• **GIVEN ENTRIES**
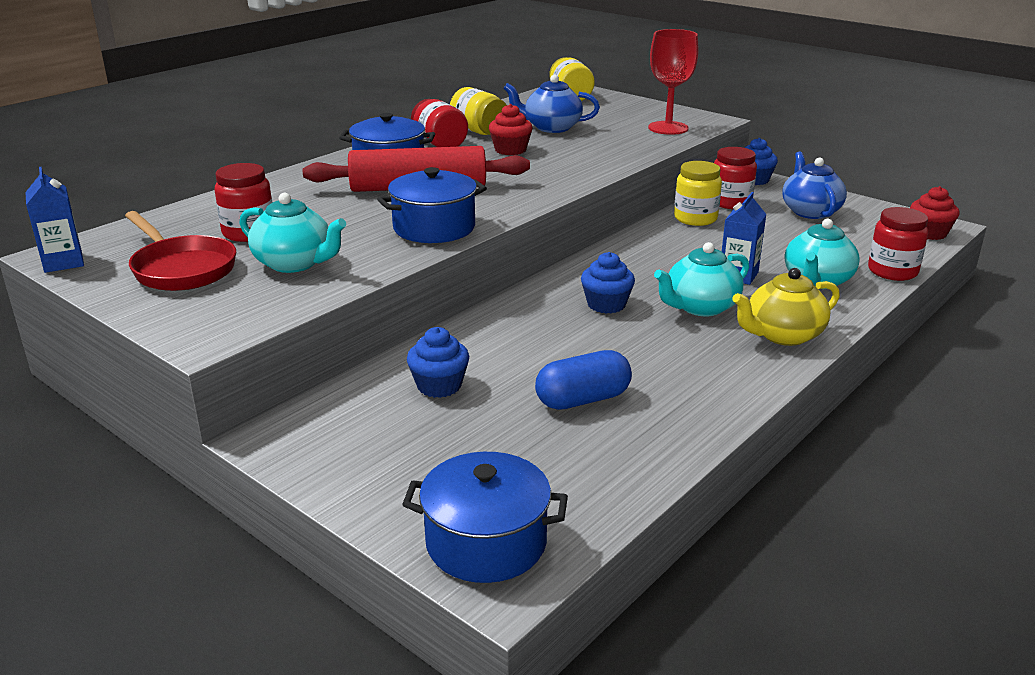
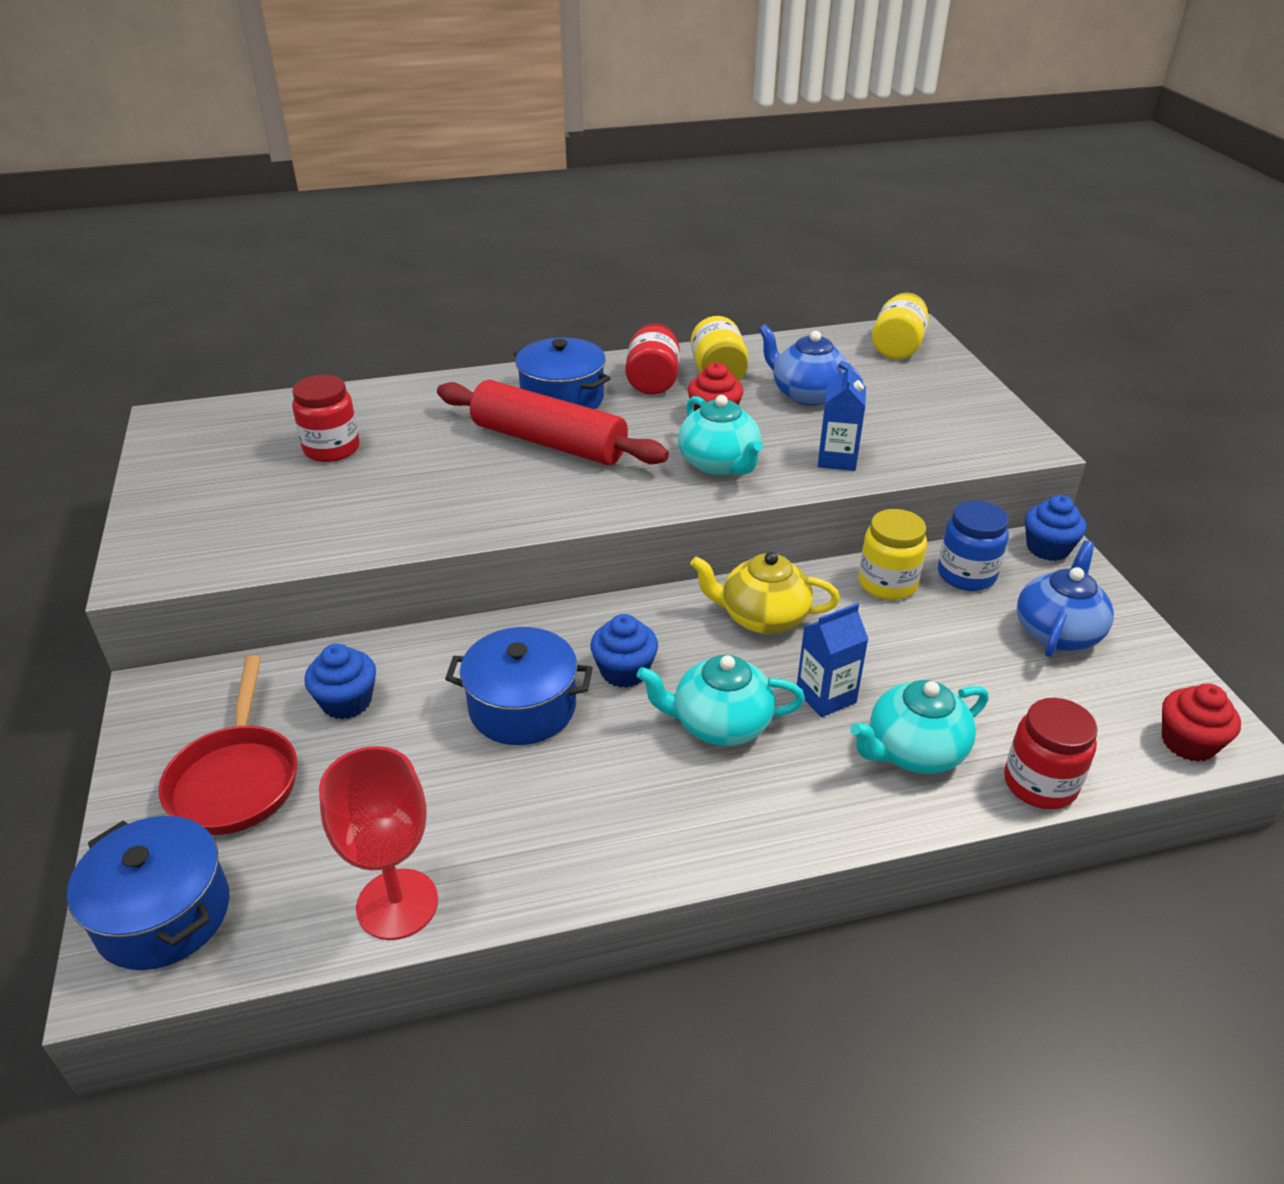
camera: 35 degrees right, 10 degrees up
(63, 262) = (163, 430): blue carton -> blue carton (837, 459)
(181, 269) = (229, 475): red pan -> red pan (236, 779)
(295, 263) = (317, 507): turquoise teapot -> turquoise teapot (719, 464)
(434, 228) = (490, 508): blue pot -> blue pot (522, 707)
(583, 399) = (444, 790): blue capsule -> none
(668, 128) = (949, 441): red goblet -> red goblet (397, 904)
(730, 202) = (966, 575): red jar -> blue jar
(782, 335) = (760, 814): yellow teapot -> yellow teapot (762, 617)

• **ACTIVITY**
Return each entry exactly as given. Leave the images out.

• **EXERCISE OUTPUT**
camera: 35 degrees right, 10 degrees up
(63, 262) = (163, 430): blue carton -> blue carton (837, 459)
(181, 269) = (229, 475): red pan -> red pan (236, 779)
(295, 263) = (317, 507): turquoise teapot -> turquoise teapot (719, 464)
(434, 228) = (490, 508): blue pot -> blue pot (522, 707)
(583, 399) = (444, 790): blue capsule -> none
(668, 128) = (949, 441): red goblet -> red goblet (397, 904)
(730, 202) = (966, 575): red jar -> blue jar
(782, 335) = (760, 814): yellow teapot -> yellow teapot (762, 617)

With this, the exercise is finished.